Return each line of the listing below that contains the string "kern". Uppercase and lowercase letters count as different.

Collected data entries

= = =

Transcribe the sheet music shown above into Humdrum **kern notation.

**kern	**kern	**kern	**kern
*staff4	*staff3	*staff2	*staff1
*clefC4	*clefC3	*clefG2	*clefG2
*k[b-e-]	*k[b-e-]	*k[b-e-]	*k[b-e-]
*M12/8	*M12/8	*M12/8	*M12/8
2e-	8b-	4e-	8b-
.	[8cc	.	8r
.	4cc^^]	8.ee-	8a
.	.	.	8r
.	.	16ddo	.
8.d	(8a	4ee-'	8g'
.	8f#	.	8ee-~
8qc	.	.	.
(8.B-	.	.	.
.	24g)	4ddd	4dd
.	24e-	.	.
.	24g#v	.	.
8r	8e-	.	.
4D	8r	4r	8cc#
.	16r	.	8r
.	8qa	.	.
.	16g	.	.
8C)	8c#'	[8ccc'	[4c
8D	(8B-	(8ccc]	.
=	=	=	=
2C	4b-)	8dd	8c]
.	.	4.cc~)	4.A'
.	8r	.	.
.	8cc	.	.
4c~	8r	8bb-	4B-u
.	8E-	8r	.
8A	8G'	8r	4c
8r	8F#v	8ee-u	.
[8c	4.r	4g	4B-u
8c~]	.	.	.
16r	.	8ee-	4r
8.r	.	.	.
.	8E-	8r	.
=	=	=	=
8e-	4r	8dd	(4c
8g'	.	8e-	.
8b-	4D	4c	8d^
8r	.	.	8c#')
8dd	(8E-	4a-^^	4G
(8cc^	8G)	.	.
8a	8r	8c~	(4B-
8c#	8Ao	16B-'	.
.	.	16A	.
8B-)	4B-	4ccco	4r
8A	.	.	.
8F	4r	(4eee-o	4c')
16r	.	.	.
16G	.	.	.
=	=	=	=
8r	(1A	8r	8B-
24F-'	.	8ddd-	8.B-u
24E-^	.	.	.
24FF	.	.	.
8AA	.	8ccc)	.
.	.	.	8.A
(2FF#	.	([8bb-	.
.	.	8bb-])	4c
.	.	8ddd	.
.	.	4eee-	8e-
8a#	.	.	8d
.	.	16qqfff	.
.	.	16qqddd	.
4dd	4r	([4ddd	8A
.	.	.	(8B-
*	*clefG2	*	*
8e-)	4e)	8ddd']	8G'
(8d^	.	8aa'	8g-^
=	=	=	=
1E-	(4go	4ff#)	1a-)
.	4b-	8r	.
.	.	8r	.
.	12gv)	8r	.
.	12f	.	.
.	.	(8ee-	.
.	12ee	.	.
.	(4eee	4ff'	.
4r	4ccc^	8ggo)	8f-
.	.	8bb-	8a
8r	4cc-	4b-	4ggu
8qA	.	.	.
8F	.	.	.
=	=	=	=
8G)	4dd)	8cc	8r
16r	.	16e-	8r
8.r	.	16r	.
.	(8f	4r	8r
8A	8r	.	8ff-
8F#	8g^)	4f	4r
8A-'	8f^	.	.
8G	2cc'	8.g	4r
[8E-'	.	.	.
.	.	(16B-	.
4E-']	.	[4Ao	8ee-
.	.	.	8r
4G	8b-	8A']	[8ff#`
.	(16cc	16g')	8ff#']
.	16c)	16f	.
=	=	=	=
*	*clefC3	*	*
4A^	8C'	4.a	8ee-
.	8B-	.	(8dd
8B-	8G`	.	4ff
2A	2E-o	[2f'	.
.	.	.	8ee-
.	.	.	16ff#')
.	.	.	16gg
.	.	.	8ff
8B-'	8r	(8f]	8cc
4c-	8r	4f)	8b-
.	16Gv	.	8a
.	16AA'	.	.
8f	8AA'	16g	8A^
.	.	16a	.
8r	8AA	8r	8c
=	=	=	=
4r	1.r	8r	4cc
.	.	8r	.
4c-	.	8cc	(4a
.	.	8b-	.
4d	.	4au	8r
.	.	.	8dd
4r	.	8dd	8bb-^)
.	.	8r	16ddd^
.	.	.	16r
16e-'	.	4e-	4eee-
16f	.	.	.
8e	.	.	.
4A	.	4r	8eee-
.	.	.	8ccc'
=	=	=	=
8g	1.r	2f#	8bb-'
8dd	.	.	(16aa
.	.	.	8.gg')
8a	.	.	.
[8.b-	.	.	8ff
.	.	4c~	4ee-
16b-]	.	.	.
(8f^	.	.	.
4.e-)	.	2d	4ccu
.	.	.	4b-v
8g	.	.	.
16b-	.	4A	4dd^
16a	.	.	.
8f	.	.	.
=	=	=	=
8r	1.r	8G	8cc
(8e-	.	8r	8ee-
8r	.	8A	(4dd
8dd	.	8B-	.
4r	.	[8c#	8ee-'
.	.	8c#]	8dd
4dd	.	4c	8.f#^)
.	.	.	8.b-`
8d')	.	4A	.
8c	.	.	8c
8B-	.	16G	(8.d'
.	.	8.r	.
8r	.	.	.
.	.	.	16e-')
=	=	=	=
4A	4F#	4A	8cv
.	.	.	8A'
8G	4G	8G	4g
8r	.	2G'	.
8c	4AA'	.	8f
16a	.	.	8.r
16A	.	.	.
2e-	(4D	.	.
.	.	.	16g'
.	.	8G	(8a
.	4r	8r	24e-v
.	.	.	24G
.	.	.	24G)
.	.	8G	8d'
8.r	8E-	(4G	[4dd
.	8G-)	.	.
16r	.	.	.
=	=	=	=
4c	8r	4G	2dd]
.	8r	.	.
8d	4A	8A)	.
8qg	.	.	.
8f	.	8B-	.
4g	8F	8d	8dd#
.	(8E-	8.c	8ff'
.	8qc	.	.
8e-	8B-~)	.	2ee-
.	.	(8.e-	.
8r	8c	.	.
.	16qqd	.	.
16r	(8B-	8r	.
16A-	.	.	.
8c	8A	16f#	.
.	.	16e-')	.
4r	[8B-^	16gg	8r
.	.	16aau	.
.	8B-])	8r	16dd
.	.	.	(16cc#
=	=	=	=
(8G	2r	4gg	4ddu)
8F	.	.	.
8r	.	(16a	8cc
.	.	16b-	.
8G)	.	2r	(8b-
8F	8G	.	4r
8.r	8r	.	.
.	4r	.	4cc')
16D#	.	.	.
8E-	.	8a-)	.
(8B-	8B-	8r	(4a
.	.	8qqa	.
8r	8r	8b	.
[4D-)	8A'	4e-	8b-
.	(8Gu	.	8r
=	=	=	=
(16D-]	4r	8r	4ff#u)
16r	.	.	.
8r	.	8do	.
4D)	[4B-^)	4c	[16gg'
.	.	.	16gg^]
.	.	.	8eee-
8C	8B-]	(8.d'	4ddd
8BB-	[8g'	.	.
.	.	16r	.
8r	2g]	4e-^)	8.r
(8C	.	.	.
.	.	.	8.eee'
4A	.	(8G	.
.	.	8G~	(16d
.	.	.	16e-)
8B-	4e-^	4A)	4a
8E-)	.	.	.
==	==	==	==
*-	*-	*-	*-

= = =

> _Task result_:
Transcribe the sheet music shown above into Humdrum **kern notation.
**kern	**kern	**kern	**kern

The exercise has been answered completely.